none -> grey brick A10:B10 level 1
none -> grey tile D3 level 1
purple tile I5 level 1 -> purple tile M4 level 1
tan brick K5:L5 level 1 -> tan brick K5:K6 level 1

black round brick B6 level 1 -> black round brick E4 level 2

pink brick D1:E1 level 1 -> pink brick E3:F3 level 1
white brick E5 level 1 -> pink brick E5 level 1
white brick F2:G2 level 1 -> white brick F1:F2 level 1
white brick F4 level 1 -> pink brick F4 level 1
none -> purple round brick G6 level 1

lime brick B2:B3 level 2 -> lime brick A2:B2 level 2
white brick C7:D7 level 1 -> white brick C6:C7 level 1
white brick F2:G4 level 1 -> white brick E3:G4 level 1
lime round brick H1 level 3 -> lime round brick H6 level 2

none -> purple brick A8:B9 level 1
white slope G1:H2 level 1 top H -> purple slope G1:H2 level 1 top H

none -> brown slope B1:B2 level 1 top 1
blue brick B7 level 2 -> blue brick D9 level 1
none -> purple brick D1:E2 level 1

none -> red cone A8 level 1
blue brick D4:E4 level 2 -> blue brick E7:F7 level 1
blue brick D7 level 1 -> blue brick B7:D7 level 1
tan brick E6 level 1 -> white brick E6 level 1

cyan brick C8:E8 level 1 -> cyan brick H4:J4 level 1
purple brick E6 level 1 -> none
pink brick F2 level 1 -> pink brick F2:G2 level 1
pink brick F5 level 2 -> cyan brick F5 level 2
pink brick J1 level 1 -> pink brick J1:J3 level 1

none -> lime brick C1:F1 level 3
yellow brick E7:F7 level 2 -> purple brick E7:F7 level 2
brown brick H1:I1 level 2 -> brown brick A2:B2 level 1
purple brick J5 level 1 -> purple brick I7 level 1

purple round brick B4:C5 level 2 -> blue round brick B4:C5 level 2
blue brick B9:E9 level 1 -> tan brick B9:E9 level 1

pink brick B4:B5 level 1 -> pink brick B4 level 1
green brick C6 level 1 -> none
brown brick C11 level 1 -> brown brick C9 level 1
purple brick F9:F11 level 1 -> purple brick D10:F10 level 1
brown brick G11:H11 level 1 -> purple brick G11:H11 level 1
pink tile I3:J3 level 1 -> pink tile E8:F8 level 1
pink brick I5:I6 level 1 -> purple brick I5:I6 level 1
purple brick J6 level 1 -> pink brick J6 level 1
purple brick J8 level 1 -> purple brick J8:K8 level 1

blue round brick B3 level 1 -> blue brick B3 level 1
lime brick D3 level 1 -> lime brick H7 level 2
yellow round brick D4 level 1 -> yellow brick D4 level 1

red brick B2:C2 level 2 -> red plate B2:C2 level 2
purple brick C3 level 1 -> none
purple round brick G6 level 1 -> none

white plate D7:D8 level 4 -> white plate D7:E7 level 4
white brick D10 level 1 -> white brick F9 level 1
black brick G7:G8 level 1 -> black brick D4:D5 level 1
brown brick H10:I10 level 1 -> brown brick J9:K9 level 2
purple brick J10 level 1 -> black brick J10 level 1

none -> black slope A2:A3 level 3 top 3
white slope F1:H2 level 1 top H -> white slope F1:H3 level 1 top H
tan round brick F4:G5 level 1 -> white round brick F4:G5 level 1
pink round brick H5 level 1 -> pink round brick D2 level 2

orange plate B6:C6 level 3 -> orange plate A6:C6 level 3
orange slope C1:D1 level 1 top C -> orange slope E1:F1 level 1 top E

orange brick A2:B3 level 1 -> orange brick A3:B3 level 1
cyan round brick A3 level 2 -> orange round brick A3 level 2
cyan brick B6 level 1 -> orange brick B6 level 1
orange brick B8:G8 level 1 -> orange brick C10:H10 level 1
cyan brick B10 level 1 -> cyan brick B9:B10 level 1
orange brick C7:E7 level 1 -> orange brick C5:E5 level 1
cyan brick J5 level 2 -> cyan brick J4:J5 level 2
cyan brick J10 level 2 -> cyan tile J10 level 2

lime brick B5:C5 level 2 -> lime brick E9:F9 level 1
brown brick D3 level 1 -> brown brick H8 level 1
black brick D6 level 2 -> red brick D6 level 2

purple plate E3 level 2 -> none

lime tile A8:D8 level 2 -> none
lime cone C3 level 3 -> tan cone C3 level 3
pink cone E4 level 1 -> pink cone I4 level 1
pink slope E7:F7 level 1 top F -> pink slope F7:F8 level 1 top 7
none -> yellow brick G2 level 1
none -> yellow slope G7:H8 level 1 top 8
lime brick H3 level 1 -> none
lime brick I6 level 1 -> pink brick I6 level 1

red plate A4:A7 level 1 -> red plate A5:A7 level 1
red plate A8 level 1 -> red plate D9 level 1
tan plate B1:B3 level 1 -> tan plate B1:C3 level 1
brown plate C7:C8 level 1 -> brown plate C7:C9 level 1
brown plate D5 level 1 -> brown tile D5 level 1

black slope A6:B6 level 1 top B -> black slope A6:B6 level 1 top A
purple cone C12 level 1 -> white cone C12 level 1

═══

HOW TO COMPLETE THIS TASK
Could the entire listing be repeated exactly as written?

FINISHED TASK
none -> grey brick A10:B10 level 1
none -> grey tile D3 level 1
purple tile I5 level 1 -> purple tile M4 level 1
tan brick K5:L5 level 1 -> tan brick K5:K6 level 1

black round brick B6 level 1 -> black round brick E4 level 2

pink brick D1:E1 level 1 -> pink brick E3:F3 level 1
white brick E5 level 1 -> pink brick E5 level 1
white brick F2:G2 level 1 -> white brick F1:F2 level 1
white brick F4 level 1 -> pink brick F4 level 1
none -> purple round brick G6 level 1

lime brick B2:B3 level 2 -> lime brick A2:B2 level 2
white brick C7:D7 level 1 -> white brick C6:C7 level 1
white brick F2:G4 level 1 -> white brick E3:G4 level 1
lime round brick H1 level 3 -> lime round brick H6 level 2

none -> purple brick A8:B9 level 1
white slope G1:H2 level 1 top H -> purple slope G1:H2 level 1 top H

none -> brown slope B1:B2 level 1 top 1
blue brick B7 level 2 -> blue brick D9 level 1
none -> purple brick D1:E2 level 1

none -> red cone A8 level 1
blue brick D4:E4 level 2 -> blue brick E7:F7 level 1
blue brick D7 level 1 -> blue brick B7:D7 level 1
tan brick E6 level 1 -> white brick E6 level 1

cyan brick C8:E8 level 1 -> cyan brick H4:J4 level 1
purple brick E6 level 1 -> none
pink brick F2 level 1 -> pink brick F2:G2 level 1
pink brick F5 level 2 -> cyan brick F5 level 2
pink brick J1 level 1 -> pink brick J1:J3 level 1

none -> lime brick C1:F1 level 3
yellow brick E7:F7 level 2 -> purple brick E7:F7 level 2
brown brick H1:I1 level 2 -> brown brick A2:B2 level 1
purple brick J5 level 1 -> purple brick I7 level 1

purple round brick B4:C5 level 2 -> blue round brick B4:C5 level 2
blue brick B9:E9 level 1 -> tan brick B9:E9 level 1

pink brick B4:B5 level 1 -> pink brick B4 level 1
green brick C6 level 1 -> none
brown brick C11 level 1 -> brown brick C9 level 1
purple brick F9:F11 level 1 -> purple brick D10:F10 level 1
brown brick G11:H11 level 1 -> purple brick G11:H11 level 1
pink tile I3:J3 level 1 -> pink tile E8:F8 level 1
pink brick I5:I6 level 1 -> purple brick I5:I6 level 1
purple brick J6 level 1 -> pink brick J6 level 1
purple brick J8 level 1 -> purple brick J8:K8 level 1

blue round brick B3 level 1 -> blue brick B3 level 1
lime brick D3 level 1 -> lime brick H7 level 2
yellow round brick D4 level 1 -> yellow brick D4 level 1

red brick B2:C2 level 2 -> red plate B2:C2 level 2
purple brick C3 level 1 -> none
purple round brick G6 level 1 -> none

white plate D7:D8 level 4 -> white plate D7:E7 level 4
white brick D10 level 1 -> white brick F9 level 1
black brick G7:G8 level 1 -> black brick D4:D5 level 1
brown brick H10:I10 level 1 -> brown brick J9:K9 level 2
purple brick J10 level 1 -> black brick J10 level 1

none -> black slope A2:A3 level 3 top 3
white slope F1:H2 level 1 top H -> white slope F1:H3 level 1 top H
tan round brick F4:G5 level 1 -> white round brick F4:G5 level 1
pink round brick H5 level 1 -> pink round brick D2 level 2

orange plate B6:C6 level 3 -> orange plate A6:C6 level 3
orange slope C1:D1 level 1 top C -> orange slope E1:F1 level 1 top E

orange brick A2:B3 level 1 -> orange brick A3:B3 level 1
cyan round brick A3 level 2 -> orange round brick A3 level 2
cyan brick B6 level 1 -> orange brick B6 level 1
orange brick B8:G8 level 1 -> orange brick C10:H10 level 1
cyan brick B10 level 1 -> cyan brick B9:B10 level 1
orange brick C7:E7 level 1 -> orange brick C5:E5 level 1
cyan brick J5 level 2 -> cyan brick J4:J5 level 2
cyan brick J10 level 2 -> cyan tile J10 level 2

lime brick B5:C5 level 2 -> lime brick E9:F9 level 1
brown brick D3 level 1 -> brown brick H8 level 1
black brick D6 level 2 -> red brick D6 level 2

purple plate E3 level 2 -> none

lime tile A8:D8 level 2 -> none
lime cone C3 level 3 -> tan cone C3 level 3
pink cone E4 level 1 -> pink cone I4 level 1
pink slope E7:F7 level 1 top F -> pink slope F7:F8 level 1 top 7
none -> yellow brick G2 level 1
none -> yellow slope G7:H8 level 1 top 8
lime brick H3 level 1 -> none
lime brick I6 level 1 -> pink brick I6 level 1

red plate A4:A7 level 1 -> red plate A5:A7 level 1
red plate A8 level 1 -> red plate D9 level 1
tan plate B1:B3 level 1 -> tan plate B1:C3 level 1
brown plate C7:C8 level 1 -> brown plate C7:C9 level 1
brown plate D5 level 1 -> brown tile D5 level 1

black slope A6:B6 level 1 top B -> black slope A6:B6 level 1 top A
purple cone C12 level 1 -> white cone C12 level 1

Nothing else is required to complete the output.